▸ Required task:
Write out the entries below, from the first line through the line that contains "yellow diamond: moved", both included, as a JSON list of strings with one string per line and no blank lines.

▸ Provided material:
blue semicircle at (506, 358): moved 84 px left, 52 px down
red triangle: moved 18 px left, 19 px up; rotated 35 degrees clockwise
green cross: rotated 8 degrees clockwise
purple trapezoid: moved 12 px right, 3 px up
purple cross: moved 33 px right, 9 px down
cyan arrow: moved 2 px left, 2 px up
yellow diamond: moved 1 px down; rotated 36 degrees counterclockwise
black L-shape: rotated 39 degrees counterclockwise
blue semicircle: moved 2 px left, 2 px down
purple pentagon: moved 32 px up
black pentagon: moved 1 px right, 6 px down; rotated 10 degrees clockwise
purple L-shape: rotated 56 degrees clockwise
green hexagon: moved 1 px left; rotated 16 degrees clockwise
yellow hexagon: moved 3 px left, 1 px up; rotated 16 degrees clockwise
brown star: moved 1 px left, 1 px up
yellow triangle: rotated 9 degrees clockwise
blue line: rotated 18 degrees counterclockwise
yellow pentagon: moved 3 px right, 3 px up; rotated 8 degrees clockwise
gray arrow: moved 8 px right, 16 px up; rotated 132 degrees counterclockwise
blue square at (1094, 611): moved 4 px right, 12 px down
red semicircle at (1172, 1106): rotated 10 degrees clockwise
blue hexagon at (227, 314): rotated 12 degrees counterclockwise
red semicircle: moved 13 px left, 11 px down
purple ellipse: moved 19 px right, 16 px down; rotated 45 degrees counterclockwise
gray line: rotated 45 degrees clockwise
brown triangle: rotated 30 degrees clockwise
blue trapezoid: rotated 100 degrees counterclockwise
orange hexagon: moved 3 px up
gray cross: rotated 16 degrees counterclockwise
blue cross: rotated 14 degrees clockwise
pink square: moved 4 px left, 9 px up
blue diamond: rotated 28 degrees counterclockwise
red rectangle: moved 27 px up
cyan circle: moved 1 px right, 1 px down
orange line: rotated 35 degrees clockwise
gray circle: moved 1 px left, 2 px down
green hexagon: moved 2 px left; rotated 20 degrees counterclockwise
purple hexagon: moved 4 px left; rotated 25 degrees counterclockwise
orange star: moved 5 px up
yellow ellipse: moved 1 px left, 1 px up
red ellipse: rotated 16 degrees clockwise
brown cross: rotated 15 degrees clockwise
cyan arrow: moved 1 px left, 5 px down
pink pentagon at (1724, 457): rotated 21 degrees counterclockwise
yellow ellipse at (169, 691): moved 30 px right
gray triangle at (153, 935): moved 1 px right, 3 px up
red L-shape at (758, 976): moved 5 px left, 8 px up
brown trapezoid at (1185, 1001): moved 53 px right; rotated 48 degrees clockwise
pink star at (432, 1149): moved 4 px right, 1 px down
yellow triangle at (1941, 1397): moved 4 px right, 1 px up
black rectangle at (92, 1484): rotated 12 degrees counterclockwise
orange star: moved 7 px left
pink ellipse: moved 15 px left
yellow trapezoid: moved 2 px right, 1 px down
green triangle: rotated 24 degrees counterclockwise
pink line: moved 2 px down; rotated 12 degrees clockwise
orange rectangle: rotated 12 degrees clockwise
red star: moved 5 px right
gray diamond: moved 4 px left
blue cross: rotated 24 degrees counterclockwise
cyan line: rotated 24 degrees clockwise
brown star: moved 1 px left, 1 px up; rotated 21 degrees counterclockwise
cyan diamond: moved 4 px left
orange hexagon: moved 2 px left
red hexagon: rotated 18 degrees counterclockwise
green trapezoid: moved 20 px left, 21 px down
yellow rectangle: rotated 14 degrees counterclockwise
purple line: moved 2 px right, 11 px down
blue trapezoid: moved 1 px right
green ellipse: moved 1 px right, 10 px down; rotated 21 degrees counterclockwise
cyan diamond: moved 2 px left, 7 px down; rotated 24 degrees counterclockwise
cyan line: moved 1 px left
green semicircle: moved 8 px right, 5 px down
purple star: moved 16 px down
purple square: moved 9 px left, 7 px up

▸ Task response:
[
  "blue semicircle at (506, 358): moved 84 px left, 52 px down",
  "red triangle: moved 18 px left, 19 px up; rotated 35 degrees clockwise",
  "green cross: rotated 8 degrees clockwise",
  "purple trapezoid: moved 12 px right, 3 px up",
  "purple cross: moved 33 px right, 9 px down",
  "cyan arrow: moved 2 px left, 2 px up",
  "yellow diamond: moved 1 px down; rotated 36 degrees counterclockwise"
]